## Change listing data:
○ ○ ○ ○

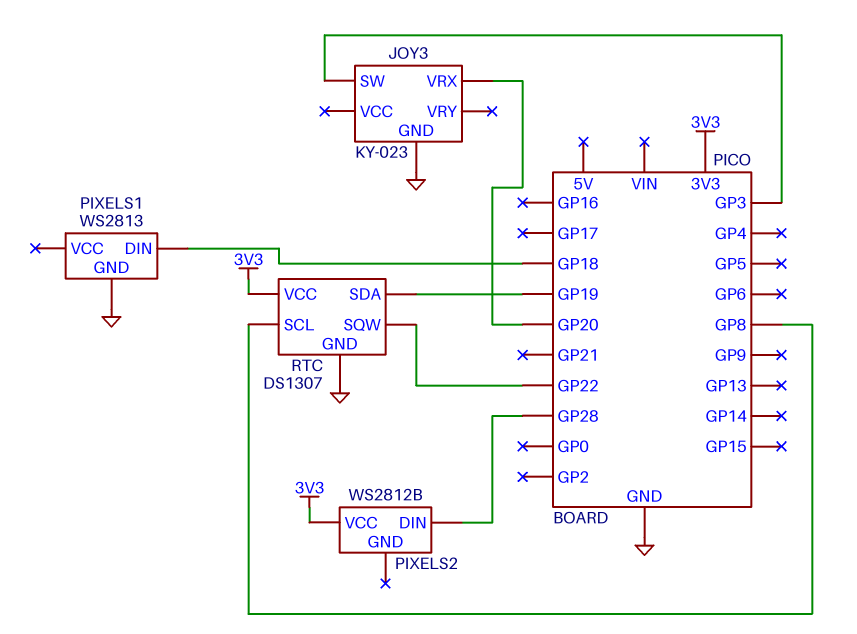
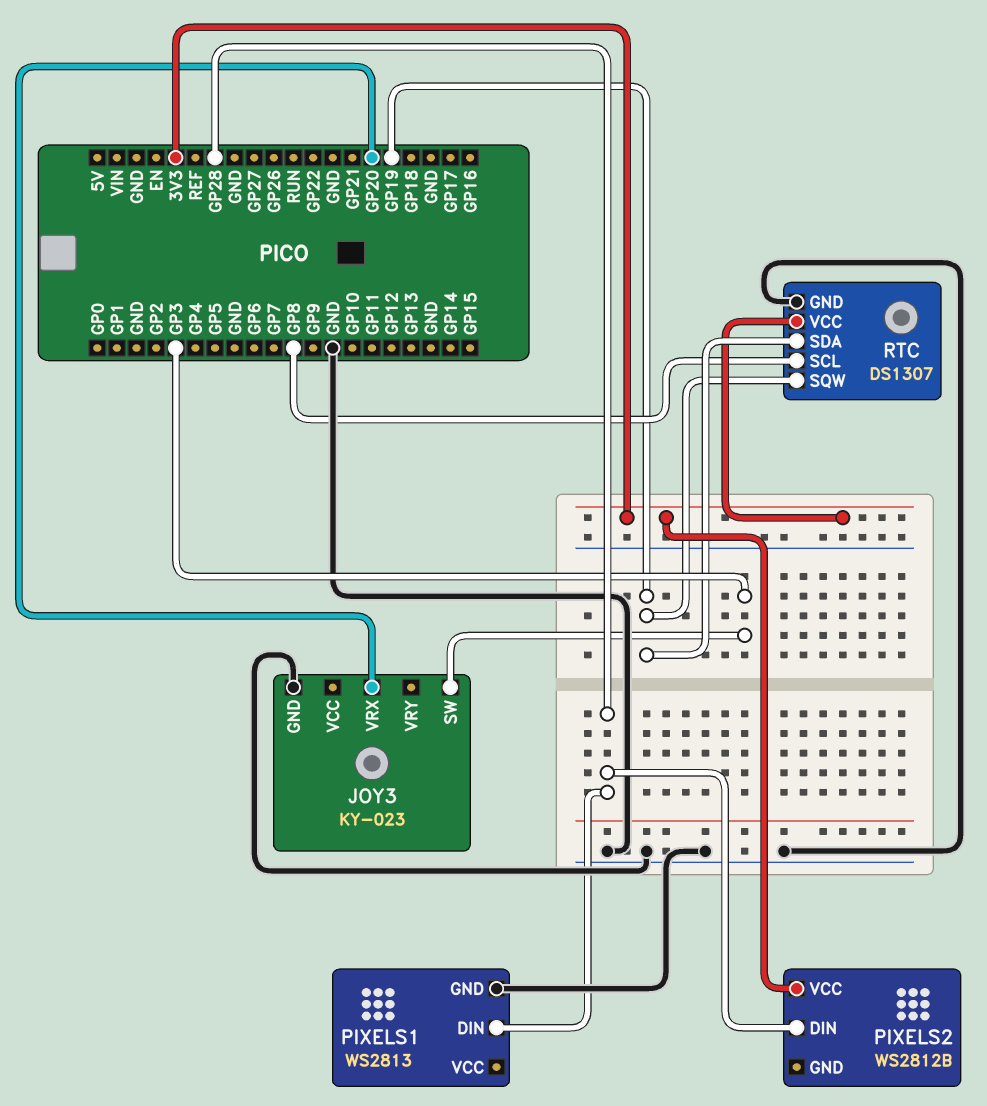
PIXELS1 pin DIN: GP18 -> GP28
RTC pin SQW: GP22 -> GP19

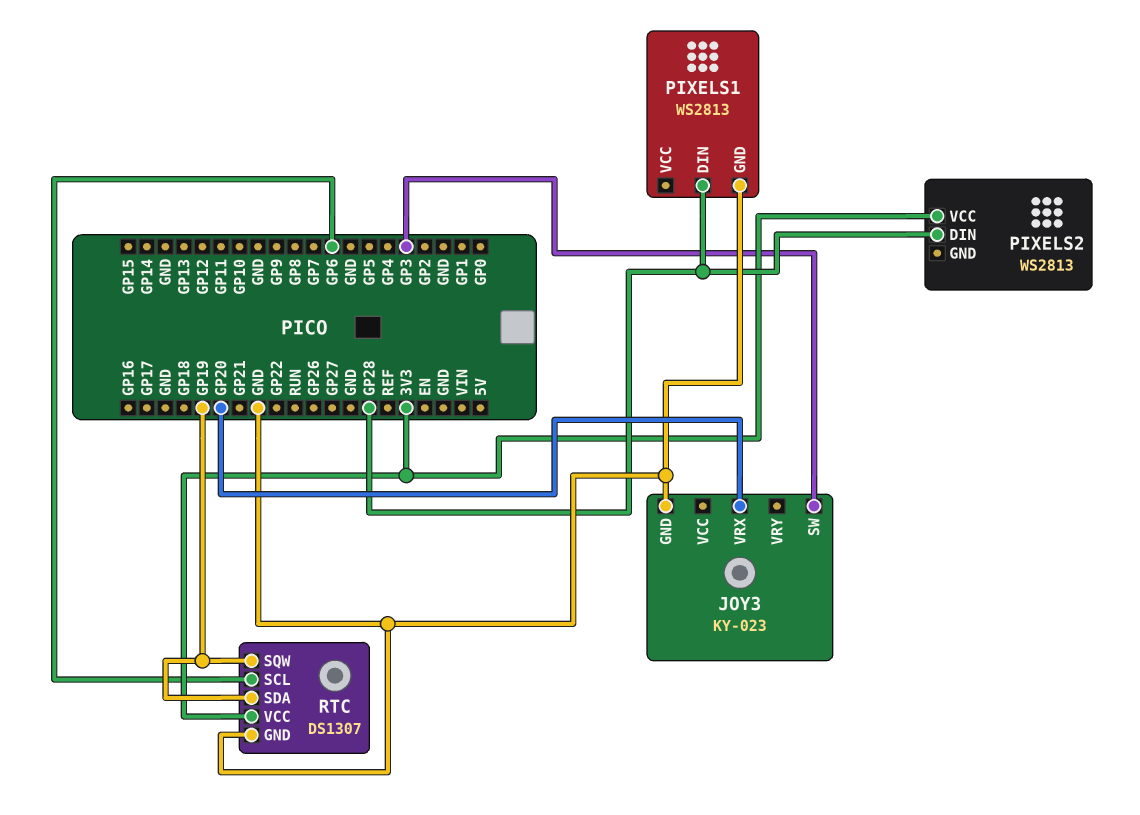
PIXELS2: WS2812B -> WS2813
RTC pin SCL: GP8 -> GP6

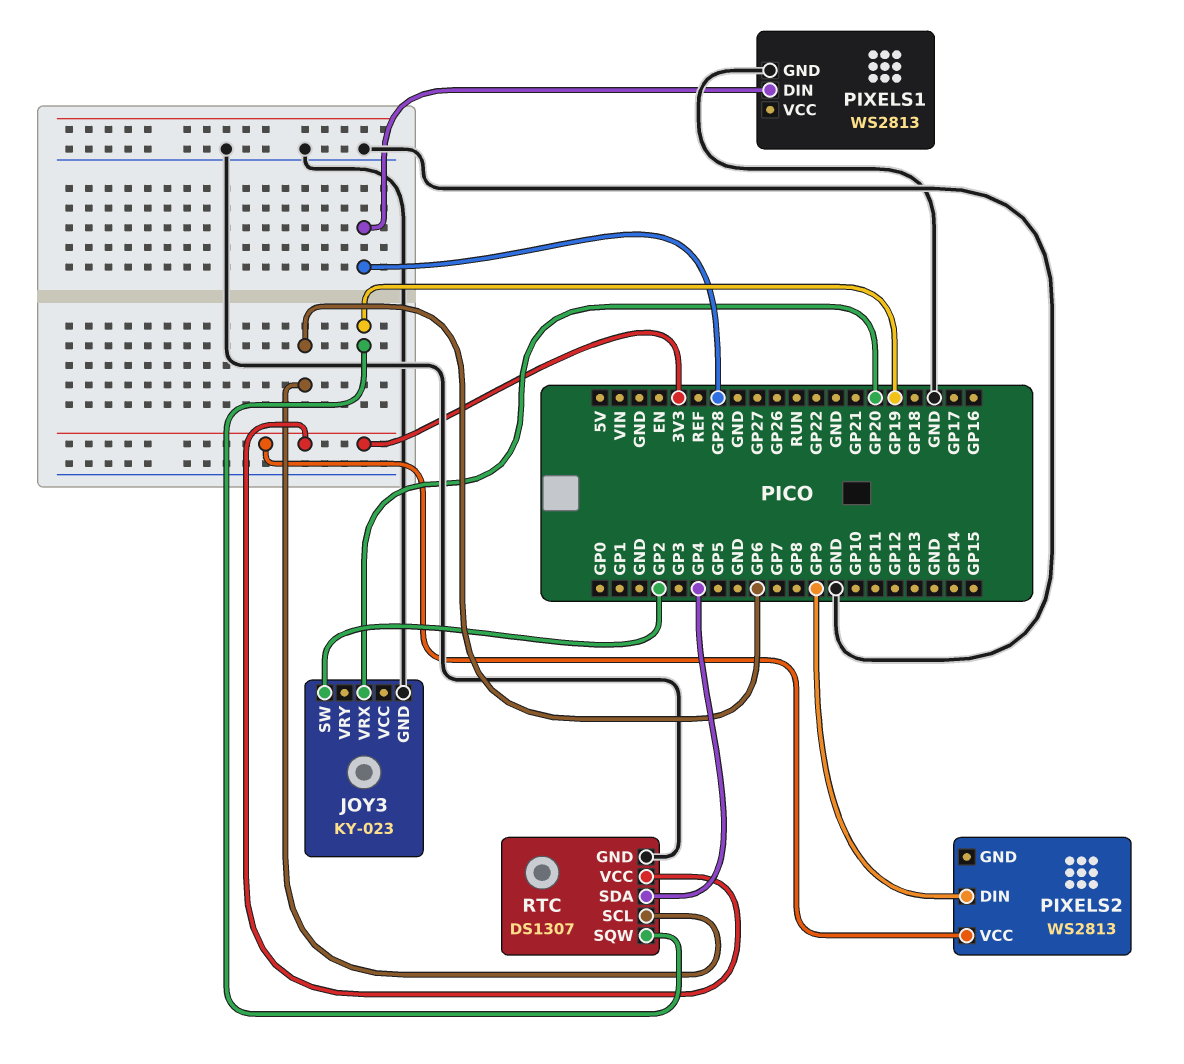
JOY3 pin SW: GP3 -> GP2
PIXELS2 pin DIN: GP28 -> GP9
RTC pin SDA: GP19 -> GP4

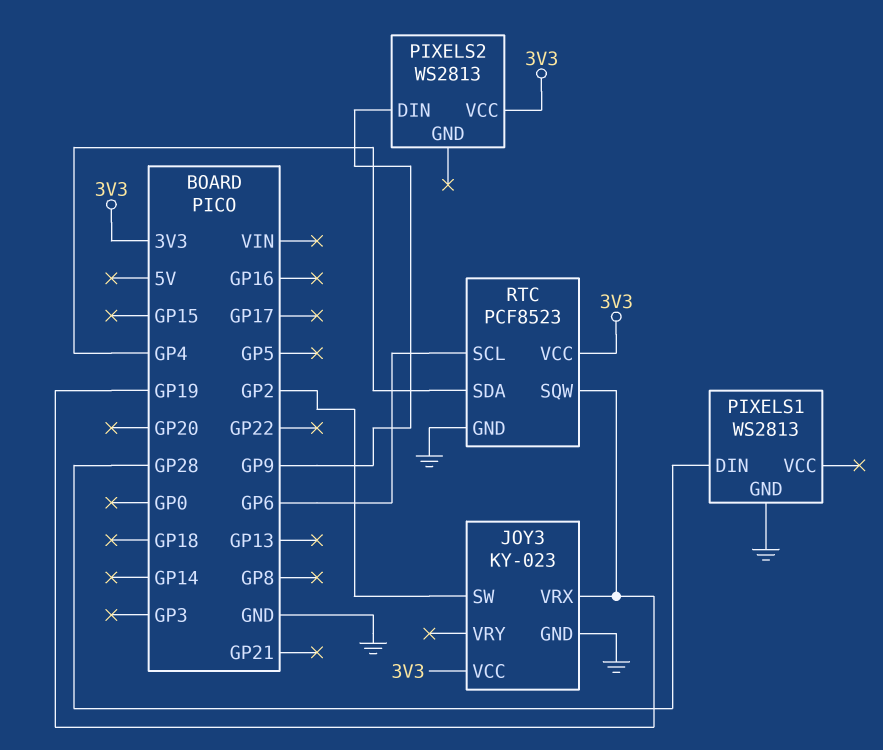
JOY3 pin VCC: none -> 3V3
JOY3 pin VRX: GP20 -> GP19
RTC: DS1307 -> PCF8523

○ ○ ○ ○

## TASK BRIEF:
Only the lines from the line with "PIXELS2 pin DIN: GP28 -> GP9" to the end of the records should be repeated, exactly and without pictures.

## WRITTEN SOLUTION:
PIXELS2 pin DIN: GP28 -> GP9
RTC pin SDA: GP19 -> GP4

JOY3 pin VCC: none -> 3V3
JOY3 pin VRX: GP20 -> GP19
RTC: DS1307 -> PCF8523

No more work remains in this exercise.